WHAT YOU ARE ASKED TO DO: Search the entries below for "white", and copy each line where it appears.

RECORDS SUPPLIED:
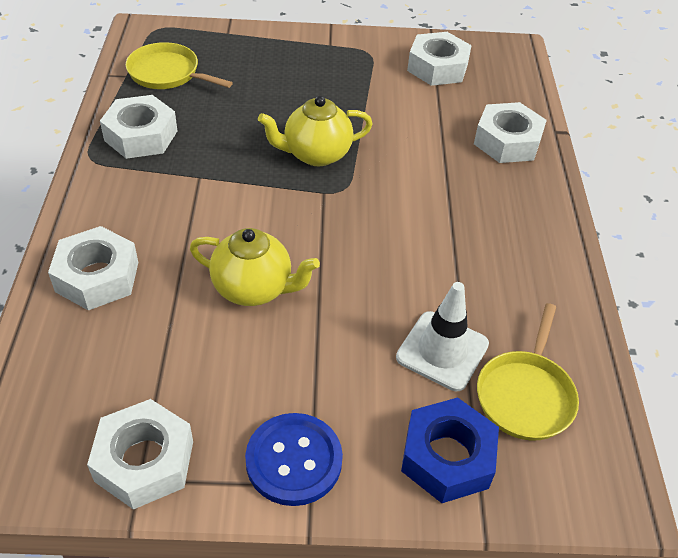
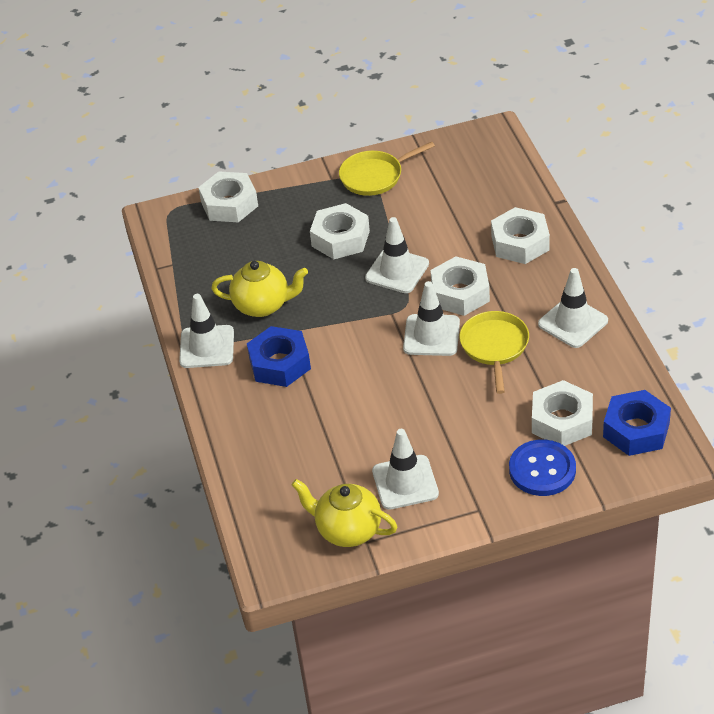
blue nut: 1 -> 2
white traffic cone: 1 -> 5

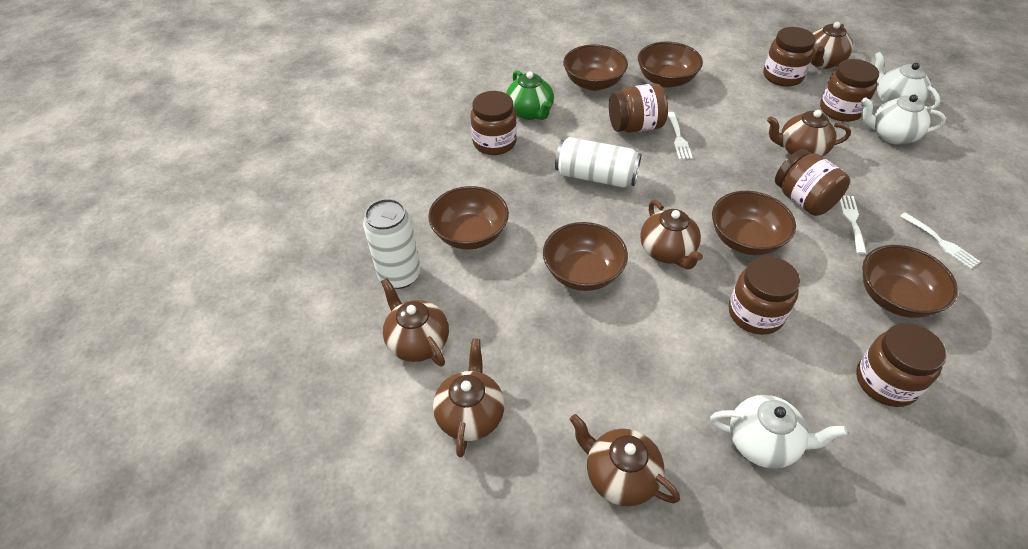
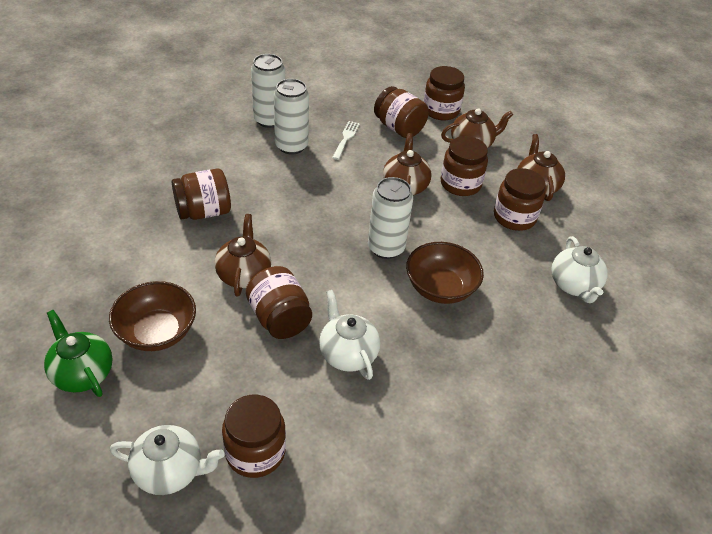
brown bowl: 6 -> 2
brown teapot: 6 -> 4
white can: 2 -> 3
white fork: 3 -> 1

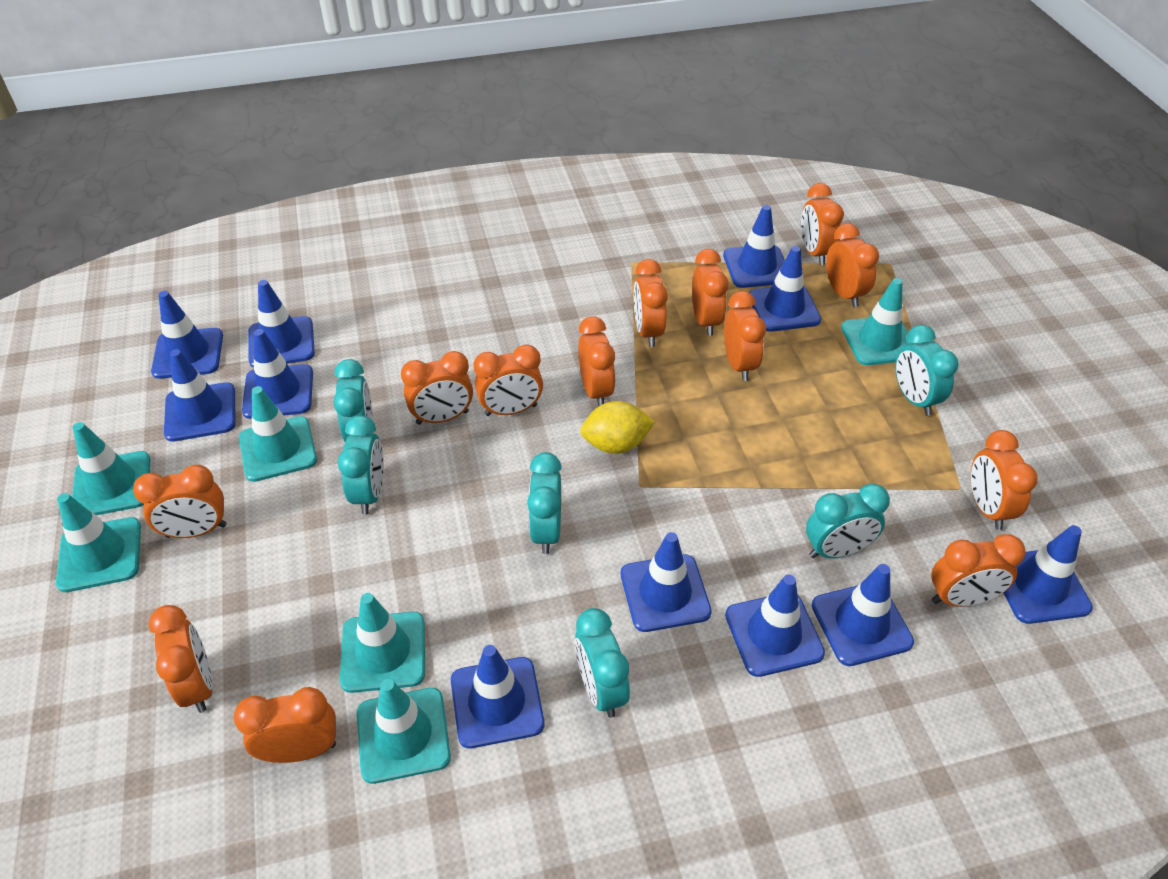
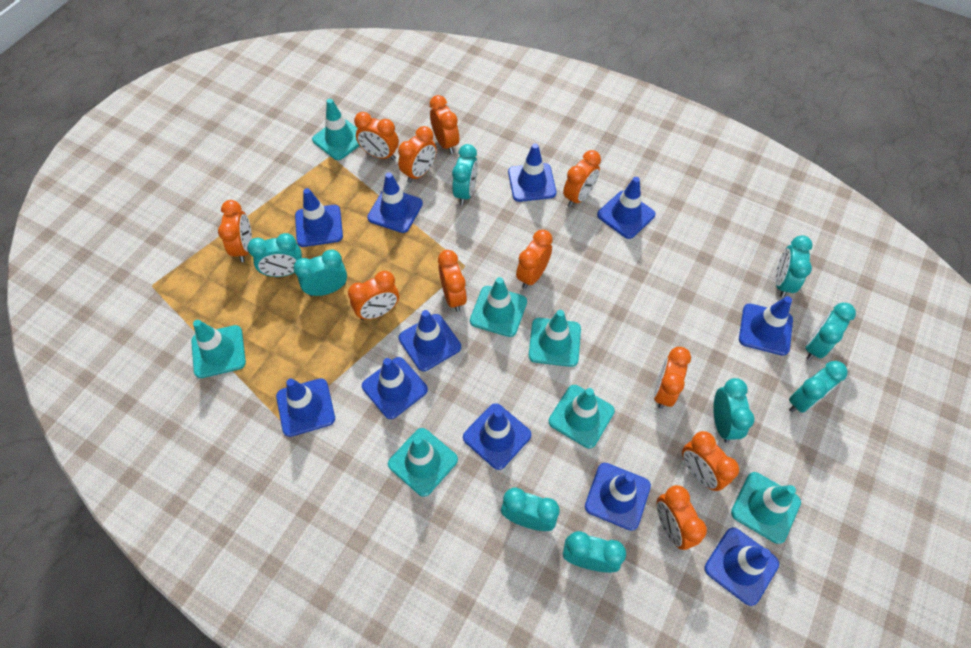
orange clock: 13 -> 11
turquoise clock: 6 -> 9
turquoise traffic cone: 6 -> 7
yellow lemon: 1 -> 0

ANSWER BOX:
white traffic cone: 1 -> 5
white can: 2 -> 3
white fork: 3 -> 1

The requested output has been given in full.